WHAT TO DO ▸
An exact, complete printout of the listing is wanted, minus its images.

- - -

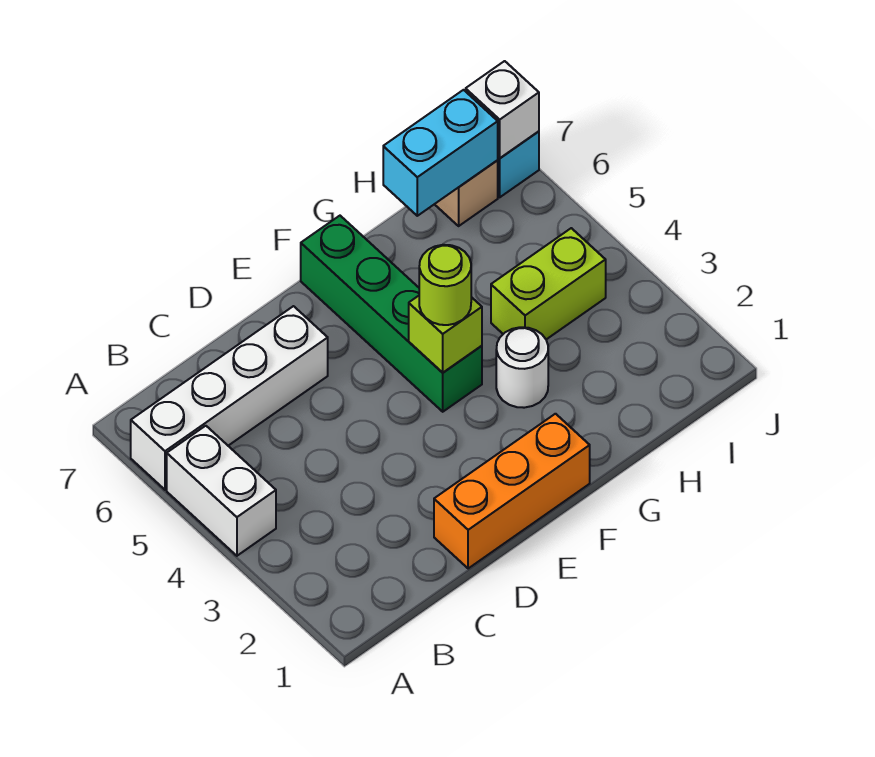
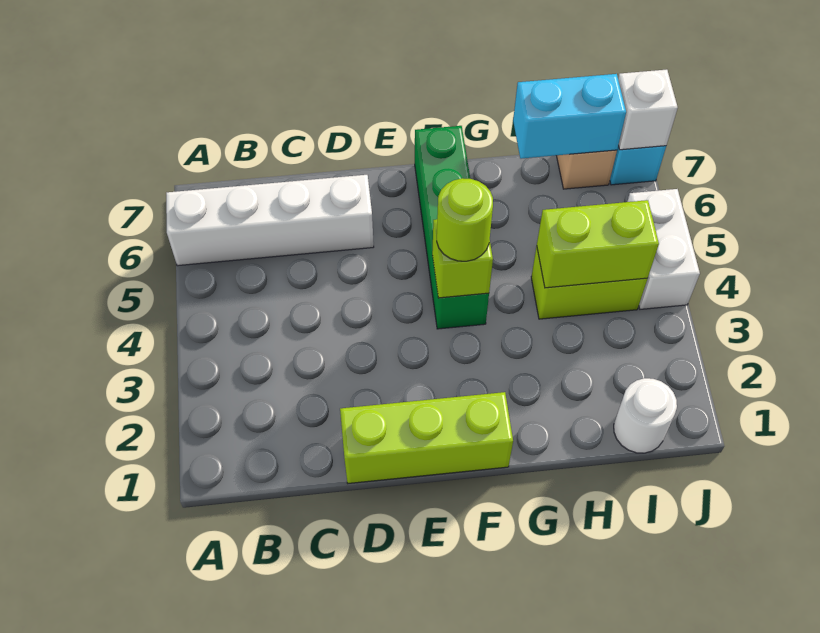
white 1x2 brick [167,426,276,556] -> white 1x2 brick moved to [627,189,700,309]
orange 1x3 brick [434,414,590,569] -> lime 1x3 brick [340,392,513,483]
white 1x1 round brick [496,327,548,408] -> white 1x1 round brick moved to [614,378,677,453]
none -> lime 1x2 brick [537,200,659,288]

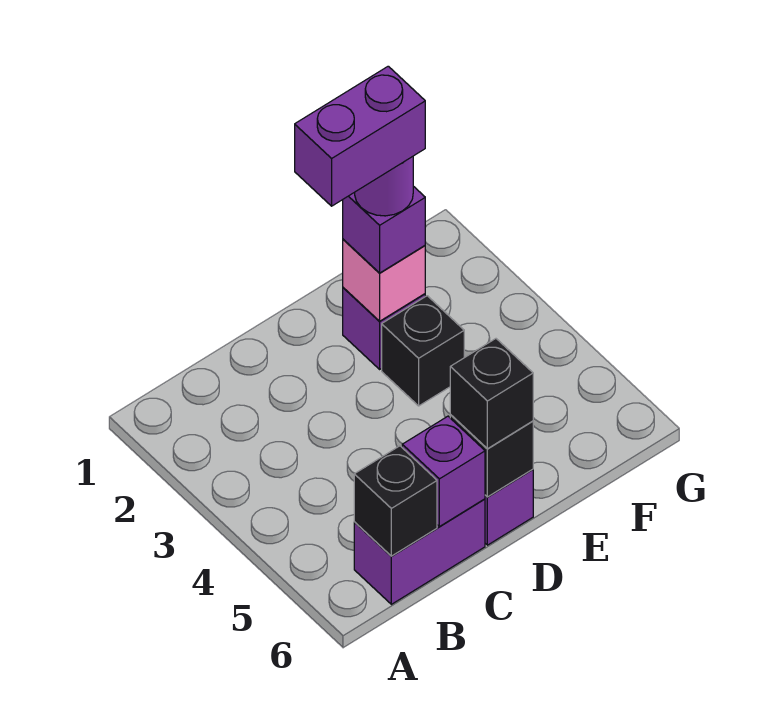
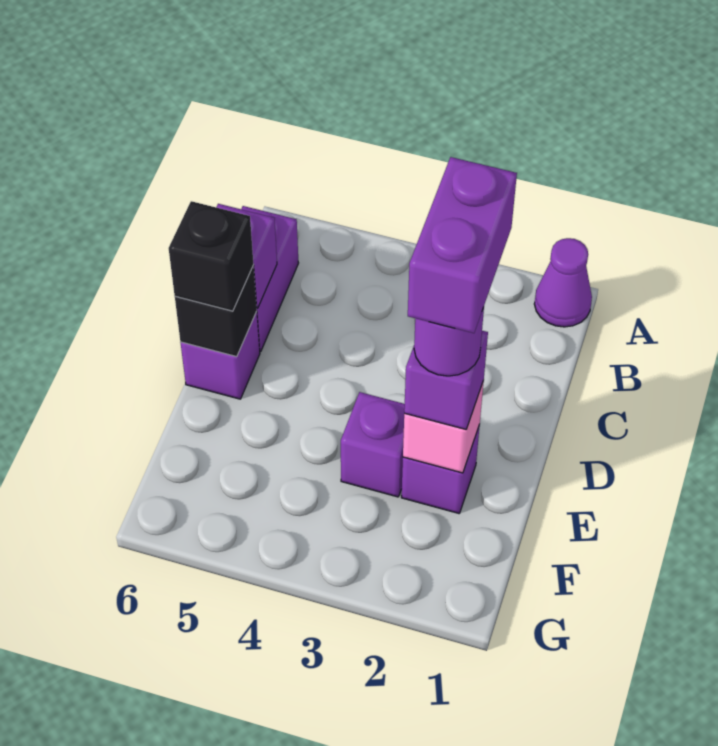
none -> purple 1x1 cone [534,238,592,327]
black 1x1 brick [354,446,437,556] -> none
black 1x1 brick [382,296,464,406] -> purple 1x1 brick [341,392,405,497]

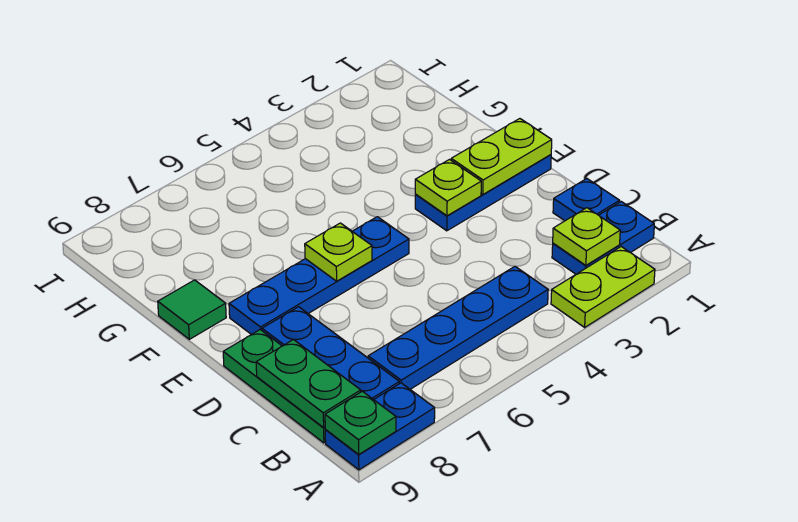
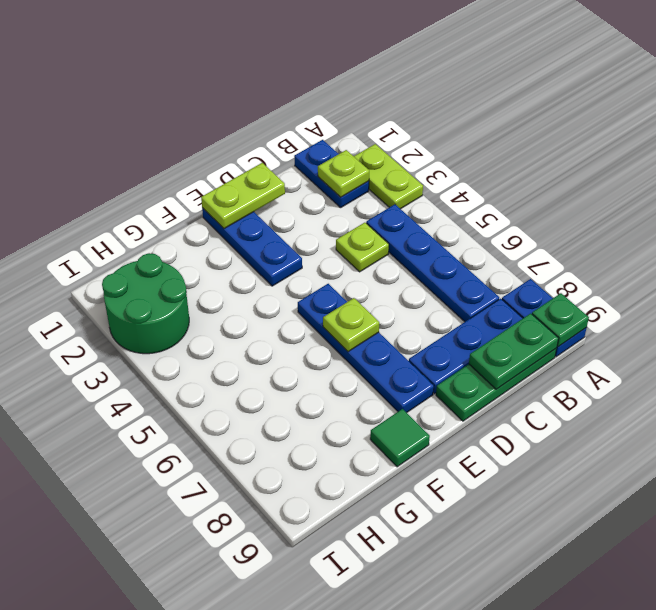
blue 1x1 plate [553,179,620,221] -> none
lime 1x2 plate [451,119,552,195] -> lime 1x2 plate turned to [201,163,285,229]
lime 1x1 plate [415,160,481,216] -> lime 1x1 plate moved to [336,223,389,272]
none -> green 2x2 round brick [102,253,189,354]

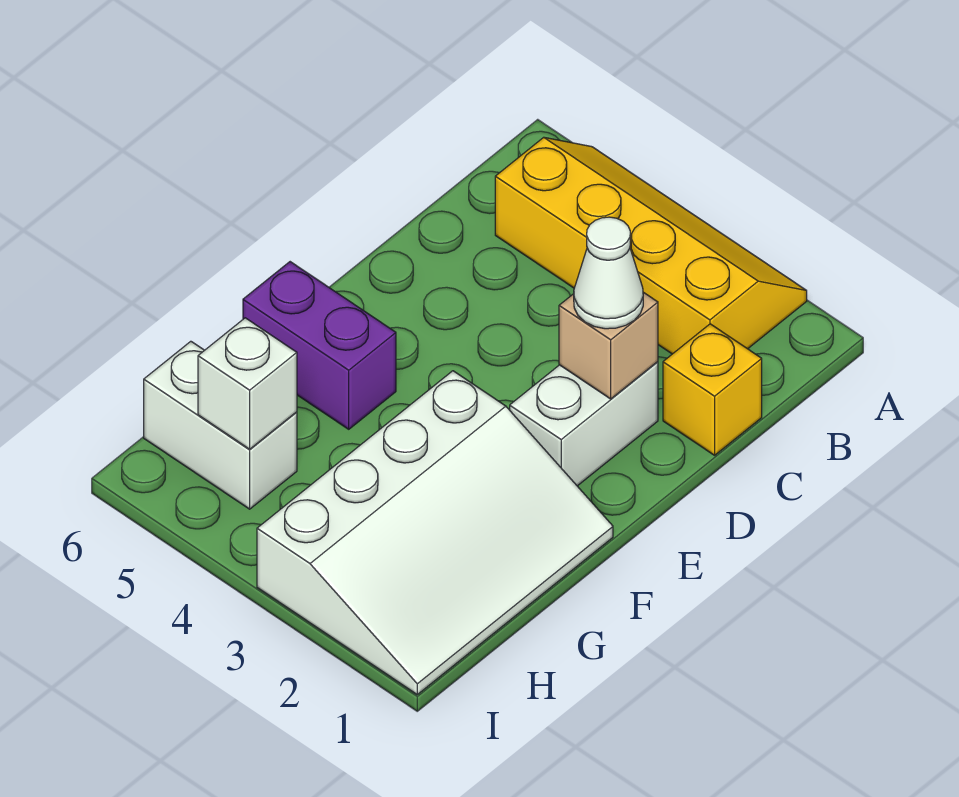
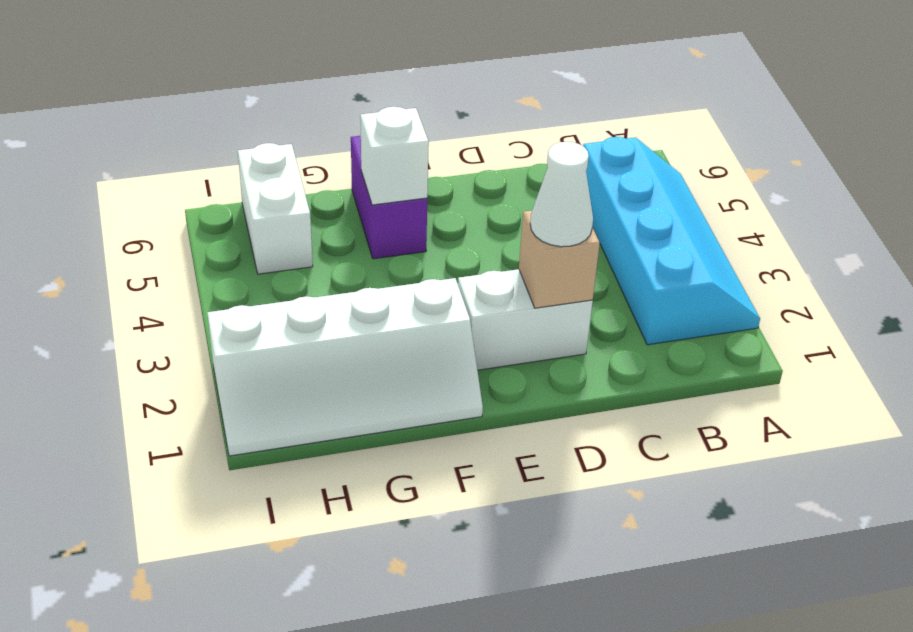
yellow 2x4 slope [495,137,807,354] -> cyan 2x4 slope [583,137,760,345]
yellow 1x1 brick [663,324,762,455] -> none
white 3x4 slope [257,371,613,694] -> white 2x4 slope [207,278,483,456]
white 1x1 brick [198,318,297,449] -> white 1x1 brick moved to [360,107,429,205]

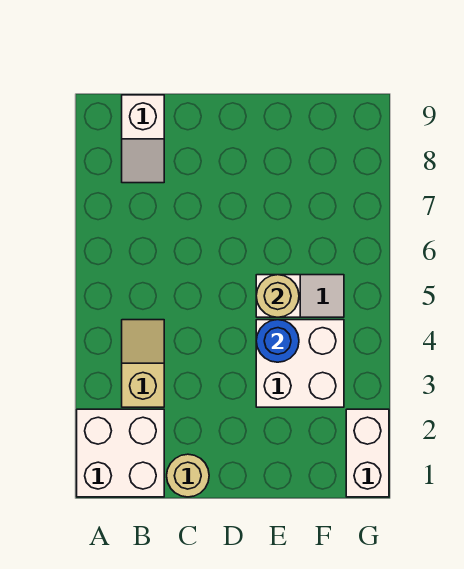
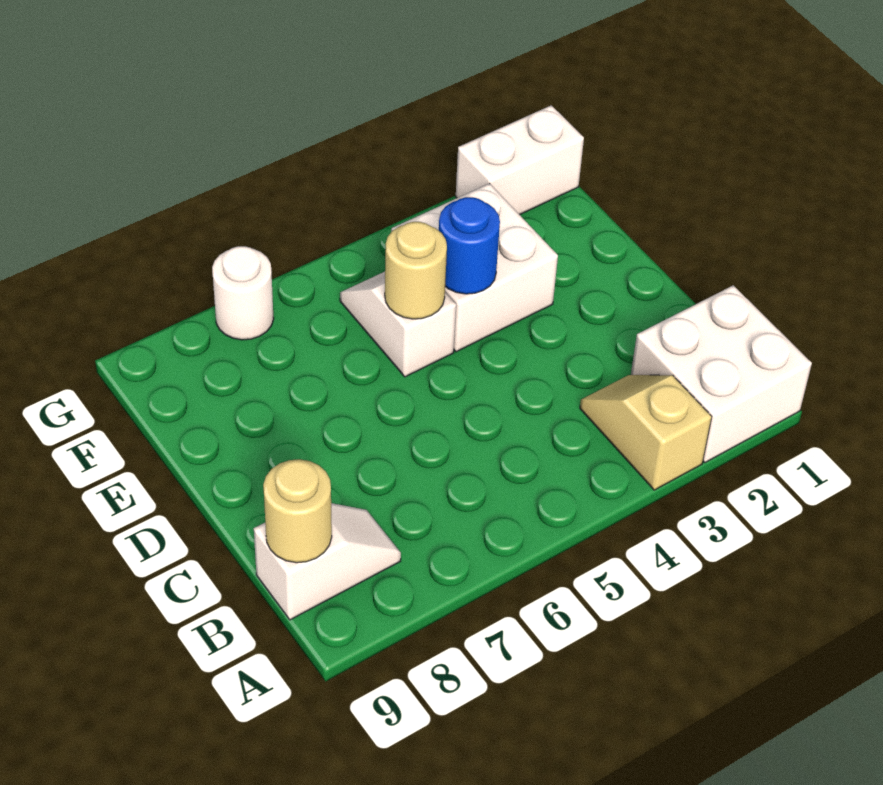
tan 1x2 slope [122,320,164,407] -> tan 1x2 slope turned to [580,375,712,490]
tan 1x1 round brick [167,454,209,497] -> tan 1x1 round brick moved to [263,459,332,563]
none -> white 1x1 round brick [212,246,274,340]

- - -

ANSWER TO THIS EXERCISE ▸
white 1x2 brick [167,426,276,556] -> white 1x2 brick moved to [627,189,700,309]
orange 1x3 brick [434,414,590,569] -> lime 1x3 brick [340,392,513,483]
white 1x1 round brick [496,327,548,408] -> white 1x1 round brick moved to [614,378,677,453]
none -> lime 1x2 brick [537,200,659,288]

none -> purple 1x1 cone [534,238,592,327]
black 1x1 brick [354,446,437,556] -> none
black 1x1 brick [382,296,464,406] -> purple 1x1 brick [341,392,405,497]

blue 1x1 plate [553,179,620,221] -> none
lime 1x2 plate [451,119,552,195] -> lime 1x2 plate turned to [201,163,285,229]
lime 1x1 plate [415,160,481,216] -> lime 1x1 plate moved to [336,223,389,272]
none -> green 2x2 round brick [102,253,189,354]

yellow 2x4 slope [495,137,807,354] -> cyan 2x4 slope [583,137,760,345]
yellow 1x1 brick [663,324,762,455] -> none
white 3x4 slope [257,371,613,694] -> white 2x4 slope [207,278,483,456]
white 1x1 brick [198,318,297,449] -> white 1x1 brick moved to [360,107,429,205]

tan 1x2 slope [122,320,164,407] -> tan 1x2 slope turned to [580,375,712,490]
tan 1x1 round brick [167,454,209,497] -> tan 1x1 round brick moved to [263,459,332,563]
none -> white 1x1 round brick [212,246,274,340]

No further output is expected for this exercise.